EXERCISE PROMPT
Copy out every line below without alteration.
★ ★ ★ ★ ★ ★ ★
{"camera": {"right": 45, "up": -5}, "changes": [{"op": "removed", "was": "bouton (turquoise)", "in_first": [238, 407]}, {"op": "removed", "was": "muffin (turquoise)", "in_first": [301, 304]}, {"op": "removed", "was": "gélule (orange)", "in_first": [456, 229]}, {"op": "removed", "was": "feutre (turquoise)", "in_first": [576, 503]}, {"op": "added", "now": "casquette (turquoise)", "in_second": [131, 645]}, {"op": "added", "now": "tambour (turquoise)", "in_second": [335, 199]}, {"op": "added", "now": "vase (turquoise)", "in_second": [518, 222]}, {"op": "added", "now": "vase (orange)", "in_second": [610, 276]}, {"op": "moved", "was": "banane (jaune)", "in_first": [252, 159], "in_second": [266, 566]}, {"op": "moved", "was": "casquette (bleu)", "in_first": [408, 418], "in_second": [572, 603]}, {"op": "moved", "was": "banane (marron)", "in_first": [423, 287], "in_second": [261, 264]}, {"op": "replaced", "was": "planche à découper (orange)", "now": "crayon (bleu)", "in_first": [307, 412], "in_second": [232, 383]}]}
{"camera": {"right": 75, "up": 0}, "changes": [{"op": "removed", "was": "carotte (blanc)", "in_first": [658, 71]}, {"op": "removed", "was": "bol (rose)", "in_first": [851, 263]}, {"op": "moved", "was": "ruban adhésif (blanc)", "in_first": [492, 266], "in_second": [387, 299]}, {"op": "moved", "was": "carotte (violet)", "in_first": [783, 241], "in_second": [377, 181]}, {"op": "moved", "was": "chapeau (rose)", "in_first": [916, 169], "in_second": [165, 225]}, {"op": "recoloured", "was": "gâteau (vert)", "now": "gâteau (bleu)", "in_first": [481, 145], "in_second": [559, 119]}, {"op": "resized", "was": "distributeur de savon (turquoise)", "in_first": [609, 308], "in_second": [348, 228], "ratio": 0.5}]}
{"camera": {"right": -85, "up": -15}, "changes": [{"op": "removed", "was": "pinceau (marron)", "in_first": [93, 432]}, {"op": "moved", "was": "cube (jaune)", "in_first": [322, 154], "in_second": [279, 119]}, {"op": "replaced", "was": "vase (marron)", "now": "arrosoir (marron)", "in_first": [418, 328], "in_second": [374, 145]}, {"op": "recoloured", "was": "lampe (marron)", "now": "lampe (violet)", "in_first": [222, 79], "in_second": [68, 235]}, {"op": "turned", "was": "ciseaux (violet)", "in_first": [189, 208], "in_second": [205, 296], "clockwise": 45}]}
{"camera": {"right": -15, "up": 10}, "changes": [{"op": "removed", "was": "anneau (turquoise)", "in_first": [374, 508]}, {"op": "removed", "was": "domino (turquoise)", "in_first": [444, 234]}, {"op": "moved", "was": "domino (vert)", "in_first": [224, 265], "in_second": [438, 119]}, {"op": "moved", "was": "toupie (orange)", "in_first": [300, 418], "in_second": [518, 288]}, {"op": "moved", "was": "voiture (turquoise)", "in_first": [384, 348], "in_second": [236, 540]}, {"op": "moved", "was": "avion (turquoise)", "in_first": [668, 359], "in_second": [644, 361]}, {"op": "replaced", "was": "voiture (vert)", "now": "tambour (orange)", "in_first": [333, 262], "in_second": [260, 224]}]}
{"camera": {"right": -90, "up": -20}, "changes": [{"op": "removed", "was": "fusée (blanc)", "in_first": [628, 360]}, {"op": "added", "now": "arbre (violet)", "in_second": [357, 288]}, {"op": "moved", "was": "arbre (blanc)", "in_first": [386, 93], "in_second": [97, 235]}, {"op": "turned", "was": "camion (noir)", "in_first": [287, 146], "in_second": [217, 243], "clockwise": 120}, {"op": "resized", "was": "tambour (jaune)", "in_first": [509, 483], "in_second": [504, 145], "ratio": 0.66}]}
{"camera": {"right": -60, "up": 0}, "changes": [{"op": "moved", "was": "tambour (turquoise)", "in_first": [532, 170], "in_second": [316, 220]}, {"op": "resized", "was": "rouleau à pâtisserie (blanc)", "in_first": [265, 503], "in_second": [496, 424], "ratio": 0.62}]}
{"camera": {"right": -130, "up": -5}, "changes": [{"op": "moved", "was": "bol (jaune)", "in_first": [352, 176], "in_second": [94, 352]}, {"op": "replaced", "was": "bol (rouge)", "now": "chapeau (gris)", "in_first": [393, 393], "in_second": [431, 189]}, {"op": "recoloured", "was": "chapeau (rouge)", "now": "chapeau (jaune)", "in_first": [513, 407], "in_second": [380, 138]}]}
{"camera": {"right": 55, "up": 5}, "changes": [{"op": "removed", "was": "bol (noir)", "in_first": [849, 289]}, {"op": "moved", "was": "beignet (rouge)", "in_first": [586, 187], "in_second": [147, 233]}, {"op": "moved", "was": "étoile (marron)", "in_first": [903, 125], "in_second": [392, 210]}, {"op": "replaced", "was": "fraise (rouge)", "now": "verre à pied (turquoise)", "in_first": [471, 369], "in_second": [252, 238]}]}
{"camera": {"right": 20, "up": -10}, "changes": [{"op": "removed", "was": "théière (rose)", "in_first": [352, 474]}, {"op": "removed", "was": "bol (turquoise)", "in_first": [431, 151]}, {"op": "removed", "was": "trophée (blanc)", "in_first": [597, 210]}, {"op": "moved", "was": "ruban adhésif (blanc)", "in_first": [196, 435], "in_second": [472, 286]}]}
★ ★ ★ ★ ★ ★ ★
ANSWER TO THIS PROBLEM
{"camera": {"right": 45, "up": -5}, "changes": [{"op": "removed", "was": "bouton (turquoise)", "in_first": [238, 407]}, {"op": "removed", "was": "muffin (turquoise)", "in_first": [301, 304]}, {"op": "removed", "was": "gélule (orange)", "in_first": [456, 229]}, {"op": "removed", "was": "feutre (turquoise)", "in_first": [576, 503]}, {"op": "added", "now": "casquette (turquoise)", "in_second": [131, 645]}, {"op": "added", "now": "tambour (turquoise)", "in_second": [335, 199]}, {"op": "added", "now": "vase (turquoise)", "in_second": [518, 222]}, {"op": "added", "now": "vase (orange)", "in_second": [610, 276]}, {"op": "moved", "was": "banane (jaune)", "in_first": [252, 159], "in_second": [266, 566]}, {"op": "moved", "was": "casquette (bleu)", "in_first": [408, 418], "in_second": [572, 603]}, {"op": "moved", "was": "banane (marron)", "in_first": [423, 287], "in_second": [261, 264]}, {"op": "replaced", "was": "planche à découper (orange)", "now": "crayon (bleu)", "in_first": [307, 412], "in_second": [232, 383]}]}
{"camera": {"right": 75, "up": 0}, "changes": [{"op": "removed", "was": "carotte (blanc)", "in_first": [658, 71]}, {"op": "removed", "was": "bol (rose)", "in_first": [851, 263]}, {"op": "moved", "was": "ruban adhésif (blanc)", "in_first": [492, 266], "in_second": [387, 299]}, {"op": "moved", "was": "carotte (violet)", "in_first": [783, 241], "in_second": [377, 181]}, {"op": "moved", "was": "chapeau (rose)", "in_first": [916, 169], "in_second": [165, 225]}, {"op": "recoloured", "was": "gâteau (vert)", "now": "gâteau (bleu)", "in_first": [481, 145], "in_second": [559, 119]}, {"op": "resized", "was": "distributeur de savon (turquoise)", "in_first": [609, 308], "in_second": [348, 228], "ratio": 0.5}]}
{"camera": {"right": -85, "up": -15}, "changes": [{"op": "removed", "was": "pinceau (marron)", "in_first": [93, 432]}, {"op": "moved", "was": "cube (jaune)", "in_first": [322, 154], "in_second": [279, 119]}, {"op": "replaced", "was": "vase (marron)", "now": "arrosoir (marron)", "in_first": [418, 328], "in_second": [374, 145]}, {"op": "recoloured", "was": "lampe (marron)", "now": "lampe (violet)", "in_first": [222, 79], "in_second": [68, 235]}, {"op": "turned", "was": "ciseaux (violet)", "in_first": [189, 208], "in_second": [205, 296], "clockwise": 45}]}
{"camera": {"right": -15, "up": 10}, "changes": [{"op": "removed", "was": "anneau (turquoise)", "in_first": [374, 508]}, {"op": "removed", "was": "domino (turquoise)", "in_first": [444, 234]}, {"op": "moved", "was": "domino (vert)", "in_first": [224, 265], "in_second": [438, 119]}, {"op": "moved", "was": "toupie (orange)", "in_first": [300, 418], "in_second": [518, 288]}, {"op": "moved", "was": "voiture (turquoise)", "in_first": [384, 348], "in_second": [236, 540]}, {"op": "moved", "was": "avion (turquoise)", "in_first": [668, 359], "in_second": [644, 361]}, {"op": "replaced", "was": "voiture (vert)", "now": "tambour (orange)", "in_first": [333, 262], "in_second": [260, 224]}]}
{"camera": {"right": -90, "up": -20}, "changes": [{"op": "removed", "was": "fusée (blanc)", "in_first": [628, 360]}, {"op": "added", "now": "arbre (violet)", "in_second": [357, 288]}, {"op": "moved", "was": "arbre (blanc)", "in_first": [386, 93], "in_second": [97, 235]}, {"op": "turned", "was": "camion (noir)", "in_first": [287, 146], "in_second": [217, 243], "clockwise": 120}, {"op": "resized", "was": "tambour (jaune)", "in_first": [509, 483], "in_second": [504, 145], "ratio": 0.66}]}
{"camera": {"right": -60, "up": 0}, "changes": [{"op": "moved", "was": "tambour (turquoise)", "in_first": [532, 170], "in_second": [316, 220]}, {"op": "resized", "was": "rouleau à pâtisserie (blanc)", "in_first": [265, 503], "in_second": [496, 424], "ratio": 0.62}]}
{"camera": {"right": -130, "up": -5}, "changes": [{"op": "moved", "was": "bol (jaune)", "in_first": [352, 176], "in_second": [94, 352]}, {"op": "replaced", "was": "bol (rouge)", "now": "chapeau (gris)", "in_first": [393, 393], "in_second": [431, 189]}, {"op": "recoloured", "was": "chapeau (rouge)", "now": "chapeau (jaune)", "in_first": [513, 407], "in_second": [380, 138]}]}
{"camera": {"right": 55, "up": 5}, "changes": [{"op": "removed", "was": "bol (noir)", "in_first": [849, 289]}, {"op": "moved", "was": "beignet (rouge)", "in_first": [586, 187], "in_second": [147, 233]}, {"op": "moved", "was": "étoile (marron)", "in_first": [903, 125], "in_second": [392, 210]}, {"op": "replaced", "was": "fraise (rouge)", "now": "verre à pied (turquoise)", "in_first": [471, 369], "in_second": [252, 238]}]}
{"camera": {"right": 20, "up": -10}, "changes": [{"op": "removed", "was": "théière (rose)", "in_first": [352, 474]}, {"op": "removed", "was": "bol (turquoise)", "in_first": [431, 151]}, {"op": "removed", "was": "trophée (blanc)", "in_first": [597, 210]}, {"op": "moved", "was": "ruban adhésif (blanc)", "in_first": [196, 435], "in_second": [472, 286]}]}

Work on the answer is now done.